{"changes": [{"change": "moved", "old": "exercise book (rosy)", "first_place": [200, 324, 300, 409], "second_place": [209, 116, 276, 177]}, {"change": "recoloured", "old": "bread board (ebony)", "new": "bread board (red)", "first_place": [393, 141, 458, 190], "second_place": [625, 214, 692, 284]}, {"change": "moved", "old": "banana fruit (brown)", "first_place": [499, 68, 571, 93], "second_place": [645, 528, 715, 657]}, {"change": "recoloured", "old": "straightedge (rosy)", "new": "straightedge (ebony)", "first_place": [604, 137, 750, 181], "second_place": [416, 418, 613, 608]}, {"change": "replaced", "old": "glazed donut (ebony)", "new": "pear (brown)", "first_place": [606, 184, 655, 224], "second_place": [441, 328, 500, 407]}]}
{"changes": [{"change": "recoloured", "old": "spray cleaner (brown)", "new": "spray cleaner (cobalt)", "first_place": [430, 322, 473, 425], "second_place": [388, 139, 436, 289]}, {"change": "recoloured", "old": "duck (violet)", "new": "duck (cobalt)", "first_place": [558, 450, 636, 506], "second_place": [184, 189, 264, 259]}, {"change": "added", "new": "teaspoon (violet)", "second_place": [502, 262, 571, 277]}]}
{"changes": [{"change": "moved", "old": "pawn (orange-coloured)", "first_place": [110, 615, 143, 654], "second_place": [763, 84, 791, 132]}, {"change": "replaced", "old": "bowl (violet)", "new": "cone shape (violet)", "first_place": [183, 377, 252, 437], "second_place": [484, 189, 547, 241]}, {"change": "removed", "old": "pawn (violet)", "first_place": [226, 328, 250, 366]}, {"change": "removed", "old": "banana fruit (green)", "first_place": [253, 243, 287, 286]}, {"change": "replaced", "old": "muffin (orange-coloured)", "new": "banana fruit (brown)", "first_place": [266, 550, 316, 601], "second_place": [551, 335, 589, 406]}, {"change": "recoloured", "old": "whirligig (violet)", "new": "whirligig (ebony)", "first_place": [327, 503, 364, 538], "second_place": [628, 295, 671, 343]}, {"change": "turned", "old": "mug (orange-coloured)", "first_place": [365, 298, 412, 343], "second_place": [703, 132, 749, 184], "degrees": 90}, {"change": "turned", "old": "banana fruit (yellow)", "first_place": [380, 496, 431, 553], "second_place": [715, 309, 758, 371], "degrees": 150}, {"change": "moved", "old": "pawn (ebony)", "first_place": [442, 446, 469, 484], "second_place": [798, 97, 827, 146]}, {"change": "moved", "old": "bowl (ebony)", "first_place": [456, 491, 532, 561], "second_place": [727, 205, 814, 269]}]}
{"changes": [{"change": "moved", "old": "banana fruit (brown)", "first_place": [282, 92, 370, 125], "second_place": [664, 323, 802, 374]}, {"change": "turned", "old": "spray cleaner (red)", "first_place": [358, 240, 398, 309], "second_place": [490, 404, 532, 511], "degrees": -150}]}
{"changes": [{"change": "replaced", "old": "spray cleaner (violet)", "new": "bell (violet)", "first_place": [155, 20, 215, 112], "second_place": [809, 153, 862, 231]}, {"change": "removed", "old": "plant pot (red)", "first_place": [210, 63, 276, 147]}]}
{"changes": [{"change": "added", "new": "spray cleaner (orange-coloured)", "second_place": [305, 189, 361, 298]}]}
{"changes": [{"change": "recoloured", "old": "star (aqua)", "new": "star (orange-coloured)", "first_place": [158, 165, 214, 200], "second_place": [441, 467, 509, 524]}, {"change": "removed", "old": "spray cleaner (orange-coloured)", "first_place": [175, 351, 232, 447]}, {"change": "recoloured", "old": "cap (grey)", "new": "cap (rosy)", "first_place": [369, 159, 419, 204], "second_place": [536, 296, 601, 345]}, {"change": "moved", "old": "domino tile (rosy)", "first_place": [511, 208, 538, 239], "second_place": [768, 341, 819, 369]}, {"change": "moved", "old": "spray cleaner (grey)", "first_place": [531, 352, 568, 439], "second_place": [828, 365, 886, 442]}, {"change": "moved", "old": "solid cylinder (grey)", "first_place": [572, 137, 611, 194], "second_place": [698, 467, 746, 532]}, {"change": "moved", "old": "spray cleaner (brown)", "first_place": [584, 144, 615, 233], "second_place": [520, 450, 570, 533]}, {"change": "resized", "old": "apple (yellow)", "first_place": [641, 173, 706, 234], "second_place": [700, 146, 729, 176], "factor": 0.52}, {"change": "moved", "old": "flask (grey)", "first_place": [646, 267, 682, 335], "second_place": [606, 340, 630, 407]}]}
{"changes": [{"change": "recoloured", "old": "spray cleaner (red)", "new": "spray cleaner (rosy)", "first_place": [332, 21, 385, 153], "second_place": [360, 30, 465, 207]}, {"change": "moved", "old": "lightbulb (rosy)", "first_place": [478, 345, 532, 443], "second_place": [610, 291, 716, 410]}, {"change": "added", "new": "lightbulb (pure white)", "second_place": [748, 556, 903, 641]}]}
________________________________________
**What this task involves**
Transcribe each entry verbatim, leaving none out.

**Exercise output**
{"changes": [{"change": "moved", "old": "exercise book (rosy)", "first_place": [200, 324, 300, 409], "second_place": [209, 116, 276, 177]}, {"change": "recoloured", "old": "bread board (ebony)", "new": "bread board (red)", "first_place": [393, 141, 458, 190], "second_place": [625, 214, 692, 284]}, {"change": "moved", "old": "banana fruit (brown)", "first_place": [499, 68, 571, 93], "second_place": [645, 528, 715, 657]}, {"change": "recoloured", "old": "straightedge (rosy)", "new": "straightedge (ebony)", "first_place": [604, 137, 750, 181], "second_place": [416, 418, 613, 608]}, {"change": "replaced", "old": "glazed donut (ebony)", "new": "pear (brown)", "first_place": [606, 184, 655, 224], "second_place": [441, 328, 500, 407]}]}
{"changes": [{"change": "recoloured", "old": "spray cleaner (brown)", "new": "spray cleaner (cobalt)", "first_place": [430, 322, 473, 425], "second_place": [388, 139, 436, 289]}, {"change": "recoloured", "old": "duck (violet)", "new": "duck (cobalt)", "first_place": [558, 450, 636, 506], "second_place": [184, 189, 264, 259]}, {"change": "added", "new": "teaspoon (violet)", "second_place": [502, 262, 571, 277]}]}
{"changes": [{"change": "moved", "old": "pawn (orange-coloured)", "first_place": [110, 615, 143, 654], "second_place": [763, 84, 791, 132]}, {"change": "replaced", "old": "bowl (violet)", "new": "cone shape (violet)", "first_place": [183, 377, 252, 437], "second_place": [484, 189, 547, 241]}, {"change": "removed", "old": "pawn (violet)", "first_place": [226, 328, 250, 366]}, {"change": "removed", "old": "banana fruit (green)", "first_place": [253, 243, 287, 286]}, {"change": "replaced", "old": "muffin (orange-coloured)", "new": "banana fruit (brown)", "first_place": [266, 550, 316, 601], "second_place": [551, 335, 589, 406]}, {"change": "recoloured", "old": "whirligig (violet)", "new": "whirligig (ebony)", "first_place": [327, 503, 364, 538], "second_place": [628, 295, 671, 343]}, {"change": "turned", "old": "mug (orange-coloured)", "first_place": [365, 298, 412, 343], "second_place": [703, 132, 749, 184], "degrees": 90}, {"change": "turned", "old": "banana fruit (yellow)", "first_place": [380, 496, 431, 553], "second_place": [715, 309, 758, 371], "degrees": 150}, {"change": "moved", "old": "pawn (ebony)", "first_place": [442, 446, 469, 484], "second_place": [798, 97, 827, 146]}, {"change": "moved", "old": "bowl (ebony)", "first_place": [456, 491, 532, 561], "second_place": [727, 205, 814, 269]}]}
{"changes": [{"change": "moved", "old": "banana fruit (brown)", "first_place": [282, 92, 370, 125], "second_place": [664, 323, 802, 374]}, {"change": "turned", "old": "spray cleaner (red)", "first_place": [358, 240, 398, 309], "second_place": [490, 404, 532, 511], "degrees": -150}]}
{"changes": [{"change": "replaced", "old": "spray cleaner (violet)", "new": "bell (violet)", "first_place": [155, 20, 215, 112], "second_place": [809, 153, 862, 231]}, {"change": "removed", "old": "plant pot (red)", "first_place": [210, 63, 276, 147]}]}
{"changes": [{"change": "added", "new": "spray cleaner (orange-coloured)", "second_place": [305, 189, 361, 298]}]}
{"changes": [{"change": "recoloured", "old": "star (aqua)", "new": "star (orange-coloured)", "first_place": [158, 165, 214, 200], "second_place": [441, 467, 509, 524]}, {"change": "removed", "old": "spray cleaner (orange-coloured)", "first_place": [175, 351, 232, 447]}, {"change": "recoloured", "old": "cap (grey)", "new": "cap (rosy)", "first_place": [369, 159, 419, 204], "second_place": [536, 296, 601, 345]}, {"change": "moved", "old": "domino tile (rosy)", "first_place": [511, 208, 538, 239], "second_place": [768, 341, 819, 369]}, {"change": "moved", "old": "spray cleaner (grey)", "first_place": [531, 352, 568, 439], "second_place": [828, 365, 886, 442]}, {"change": "moved", "old": "solid cylinder (grey)", "first_place": [572, 137, 611, 194], "second_place": [698, 467, 746, 532]}, {"change": "moved", "old": "spray cleaner (brown)", "first_place": [584, 144, 615, 233], "second_place": [520, 450, 570, 533]}, {"change": "resized", "old": "apple (yellow)", "first_place": [641, 173, 706, 234], "second_place": [700, 146, 729, 176], "factor": 0.52}, {"change": "moved", "old": "flask (grey)", "first_place": [646, 267, 682, 335], "second_place": [606, 340, 630, 407]}]}
{"changes": [{"change": "recoloured", "old": "spray cleaner (red)", "new": "spray cleaner (rosy)", "first_place": [332, 21, 385, 153], "second_place": [360, 30, 465, 207]}, {"change": "moved", "old": "lightbulb (rosy)", "first_place": [478, 345, 532, 443], "second_place": [610, 291, 716, 410]}, {"change": "added", "new": "lightbulb (pure white)", "second_place": [748, 556, 903, 641]}]}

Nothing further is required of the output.